▶ _GOAL OF THE EXERCISE_: Take each line of the data that contains the string "degrees" and copy it.

---+---

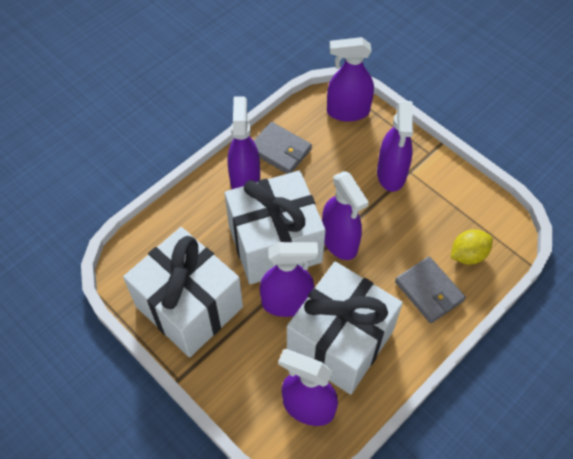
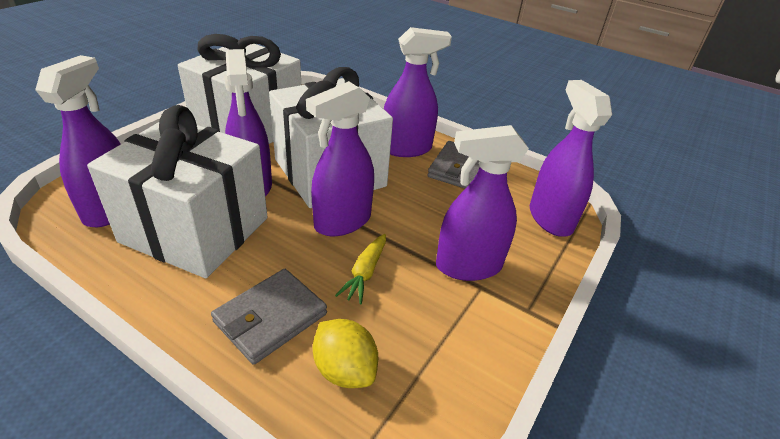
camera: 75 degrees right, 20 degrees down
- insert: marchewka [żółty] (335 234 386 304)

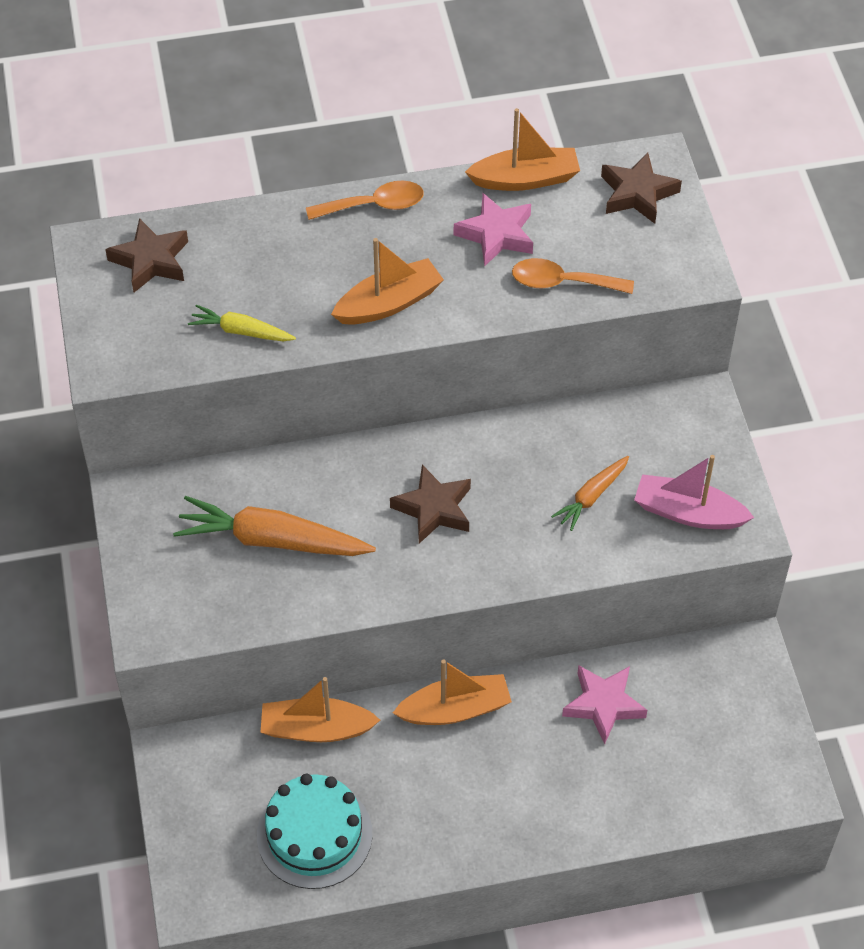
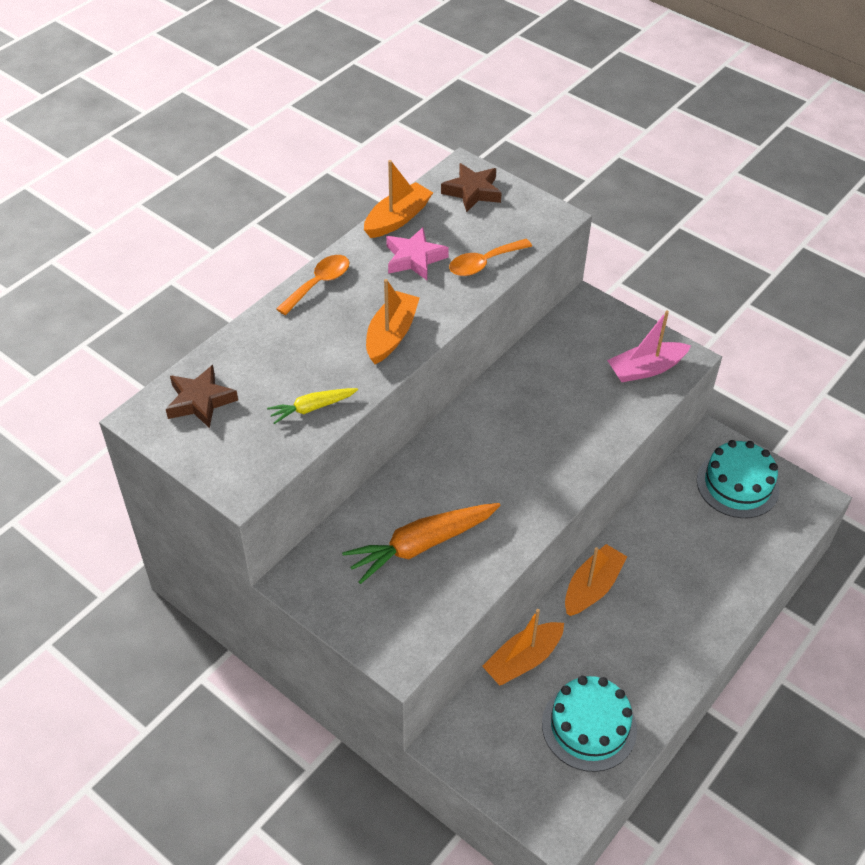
camera: 40 degrees left, 5 degrees down
- delete: marchewka [pomarańczowy] (551 456 629 531)
- delete: gwiazda [brązowy] (390 465 471 543)
- delete: gwiazda [różowy] (562 665 647 744)
- insert: tort [turkusowy] (697 440 779 518)

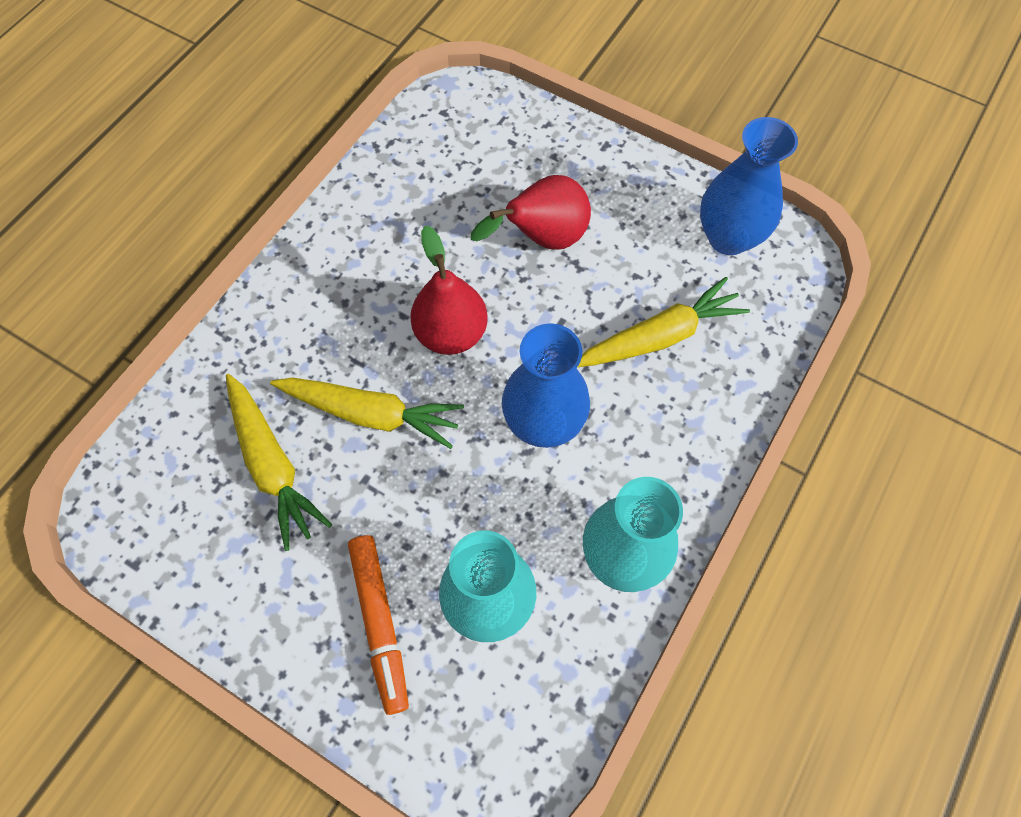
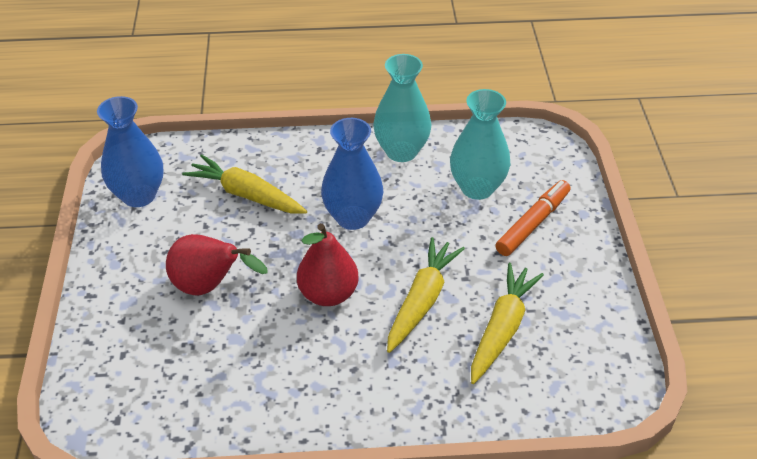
camera: 125 degrees left, 20 degrees down
- rotate: marchewka [żółty] (270 377 464 449) = (387 237 465 353) 45 degrees clockwise

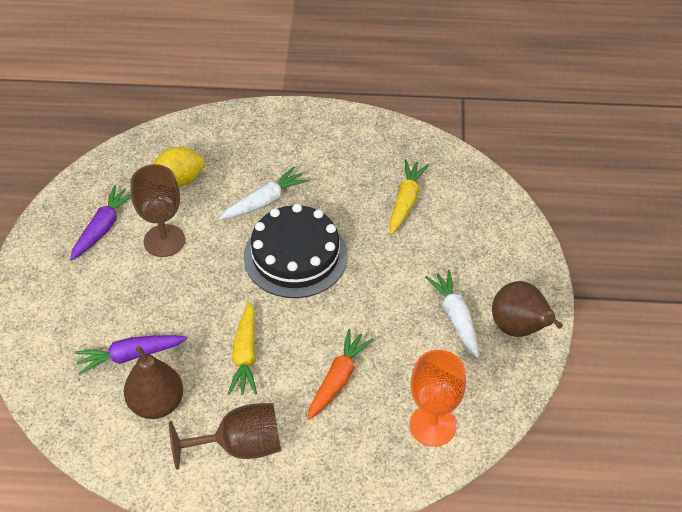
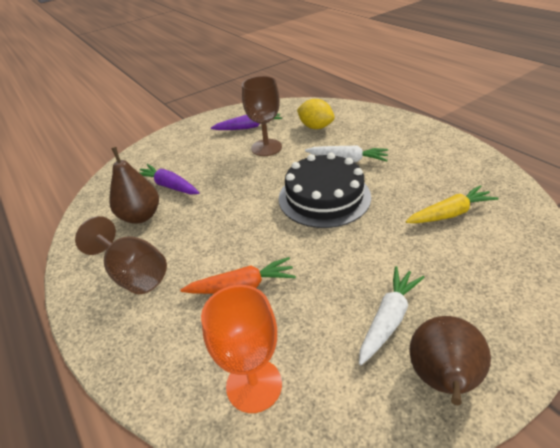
camera: 55 degrees right, 10 degrees down
- delete: marchewka [żółty] (228 301 257 395)

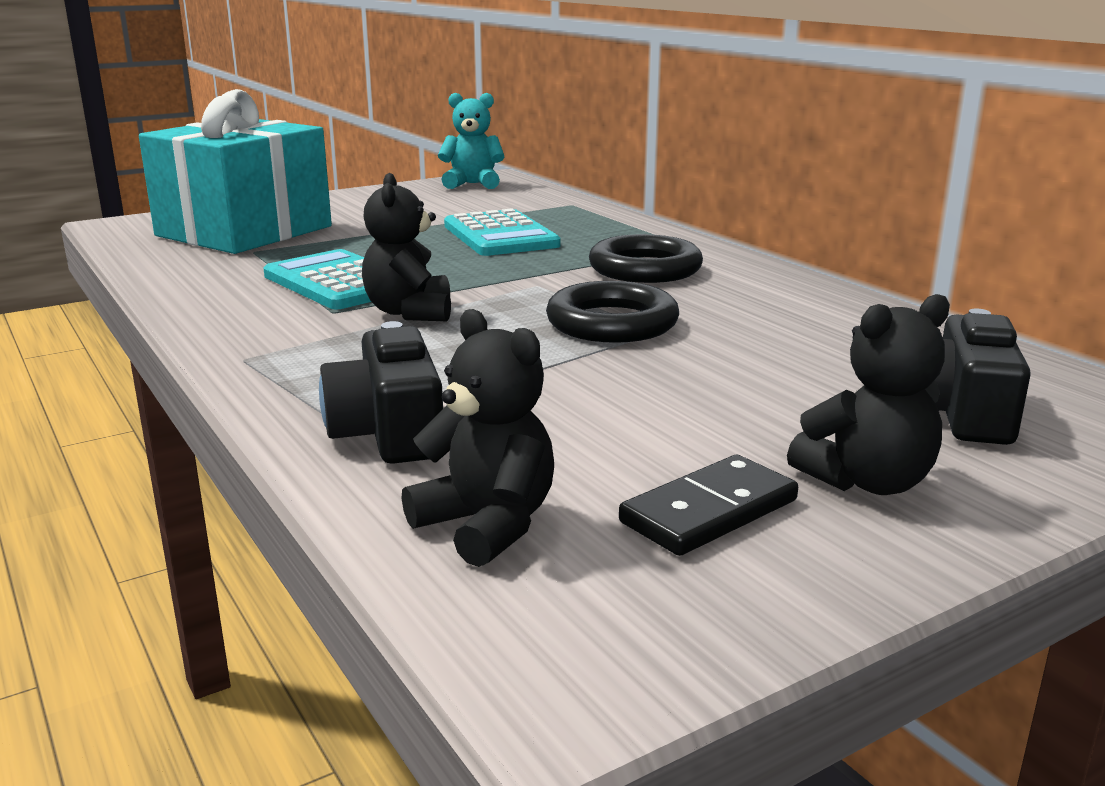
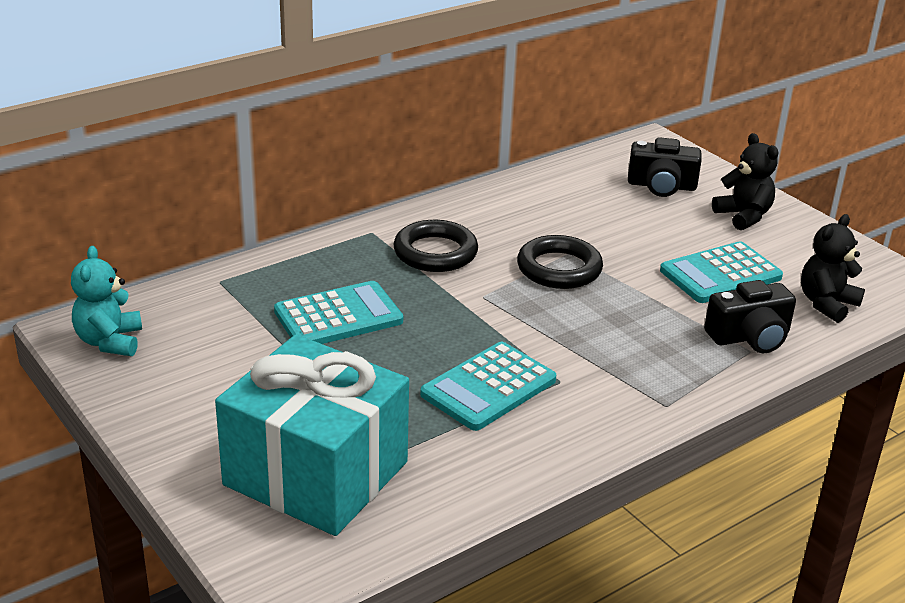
camera: 95 degrees left, 10 degrees up
- delete: miś [czarny] (362 173 451 321)
- delete: kostka domina [czarny] (619 455 798 556)
- insert: kalkulator [turkusowy] (660 241 783 303)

---+---

▶ _RESULT BELOW_:
camera: 75 degrees right, 20 degrees down
camera: 40 degrees left, 5 degrees down
camera: 125 degrees left, 20 degrees down
- rotate: marchewka [żółty] (270 377 464 449) = (387 237 465 353) 45 degrees clockwise
camera: 55 degrees right, 10 degrees down
camera: 95 degrees left, 10 degrees up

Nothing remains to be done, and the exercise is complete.